Object tracking records:

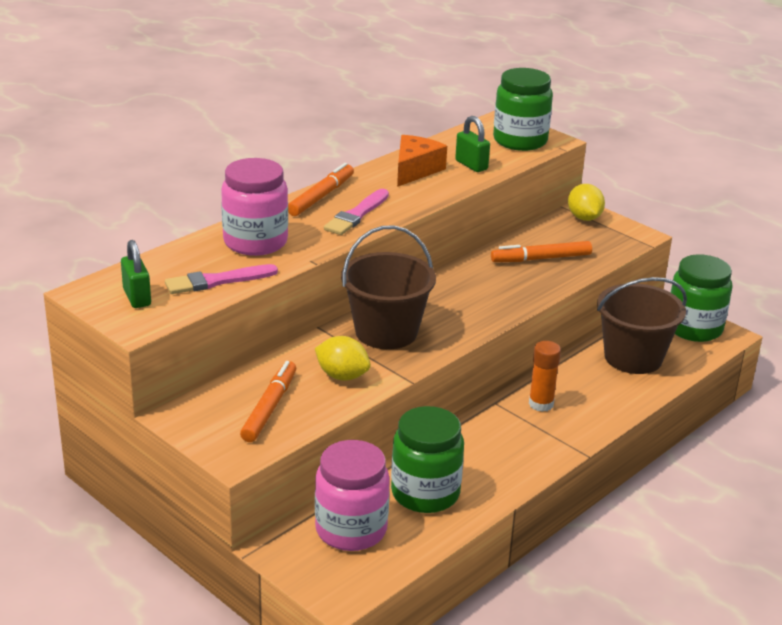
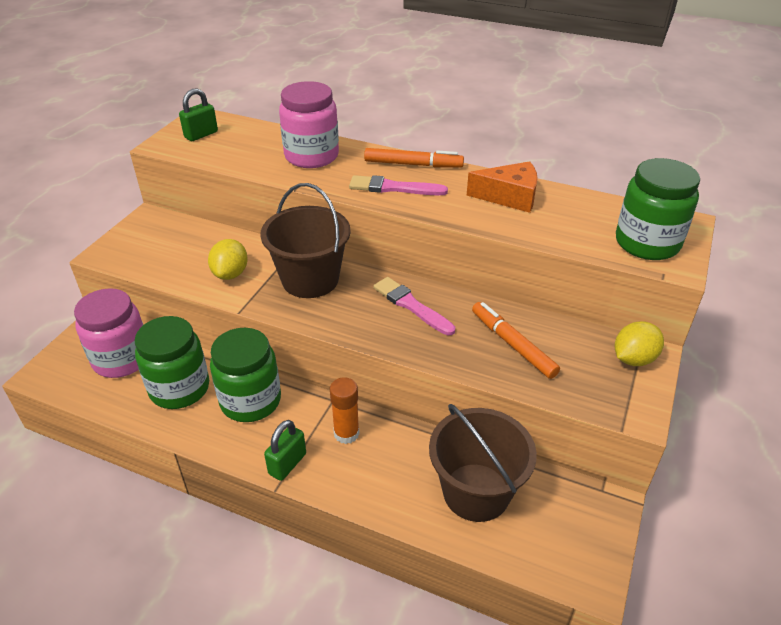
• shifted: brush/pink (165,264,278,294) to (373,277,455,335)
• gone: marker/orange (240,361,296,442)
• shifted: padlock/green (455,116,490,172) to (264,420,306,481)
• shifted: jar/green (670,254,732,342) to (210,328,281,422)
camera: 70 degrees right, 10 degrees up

# Task
Each line above that includes "shifted" should be shown.

# Solved exercise
• shifted: brush/pink (165,264,278,294) to (373,277,455,335)
• shifted: padlock/green (455,116,490,172) to (264,420,306,481)
• shifted: jar/green (670,254,732,342) to (210,328,281,422)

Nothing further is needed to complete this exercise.